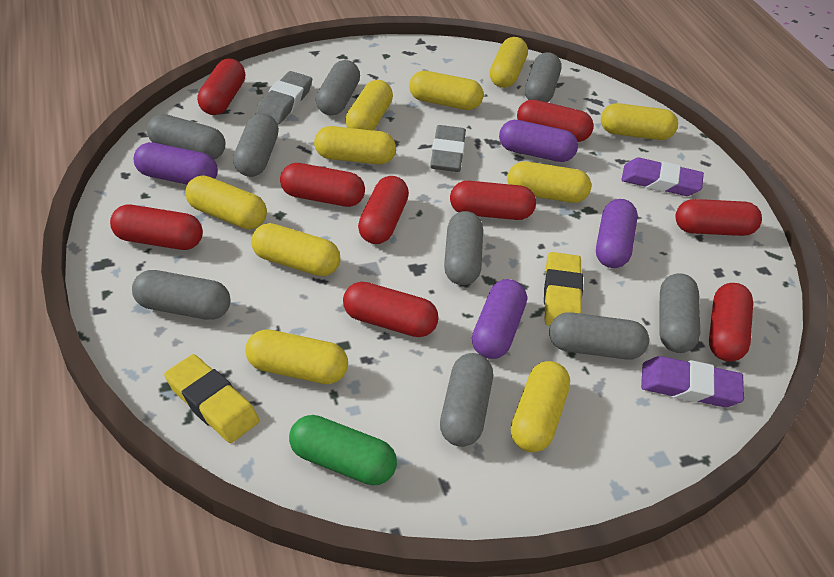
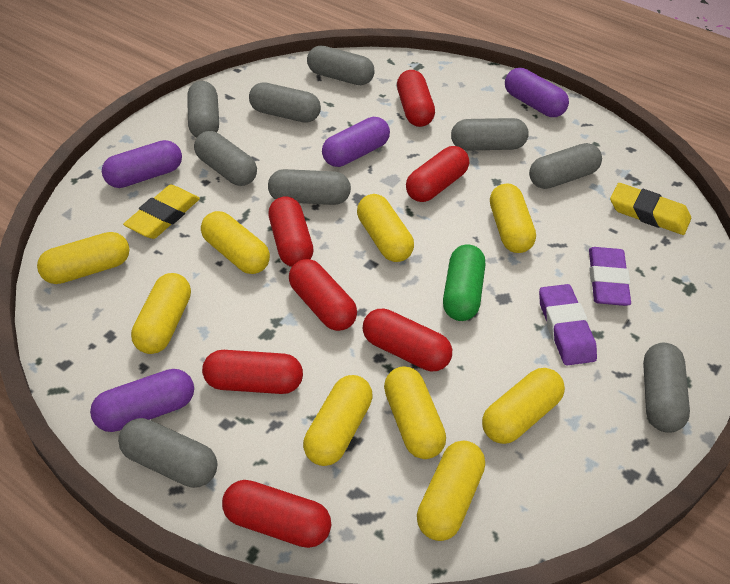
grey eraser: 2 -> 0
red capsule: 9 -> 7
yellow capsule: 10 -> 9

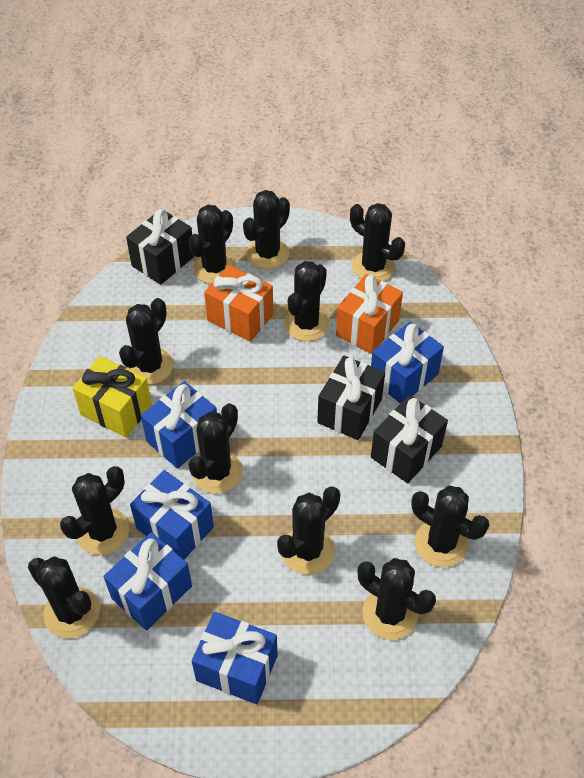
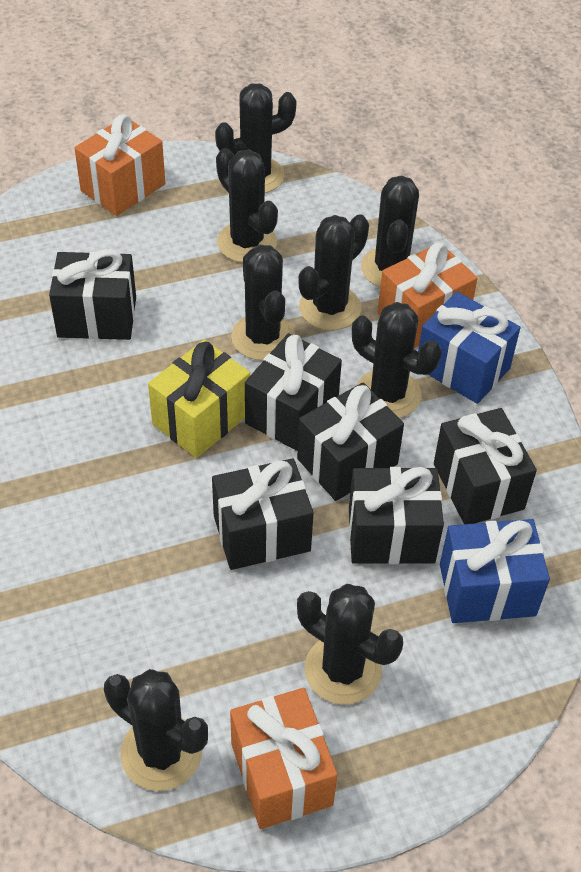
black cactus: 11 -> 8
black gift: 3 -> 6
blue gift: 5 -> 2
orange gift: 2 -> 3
________
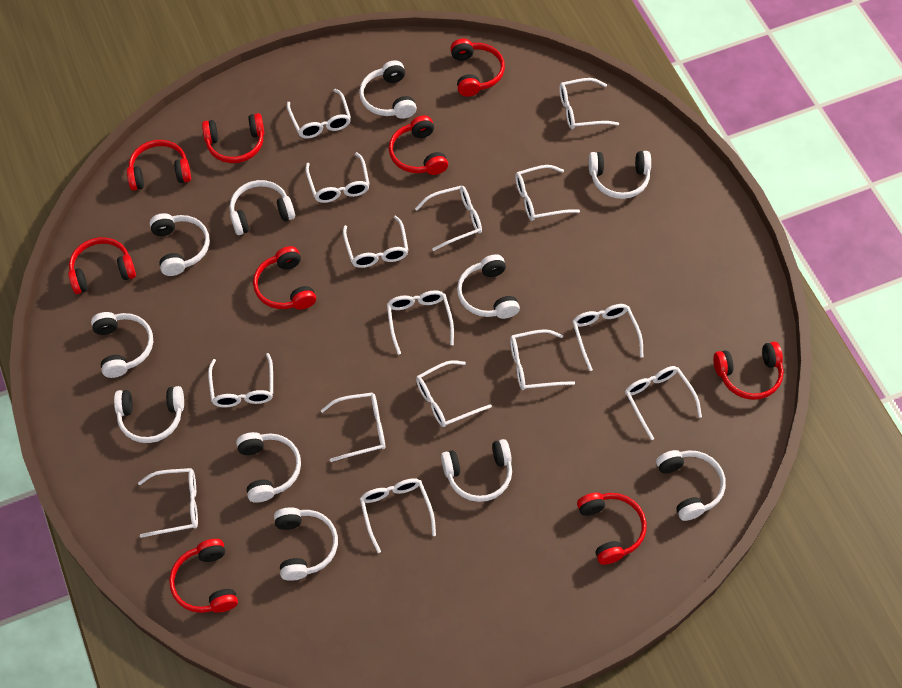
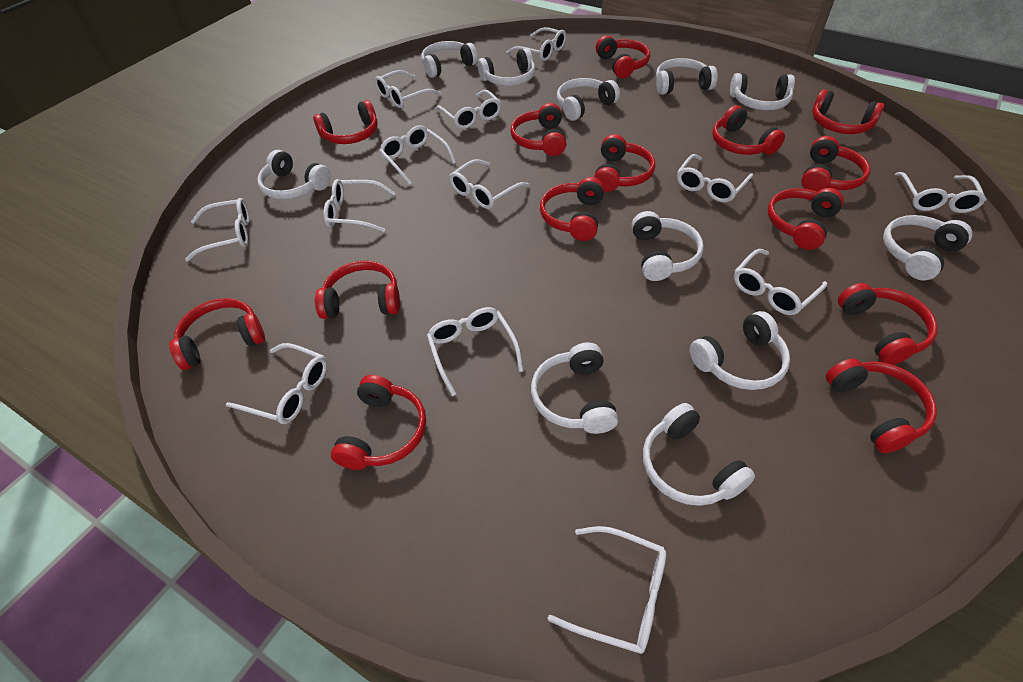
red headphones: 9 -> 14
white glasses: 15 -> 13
________
Return every line holding the word "gift" from the records.

black gift: 3 -> 6
blue gift: 5 -> 2
orange gift: 2 -> 3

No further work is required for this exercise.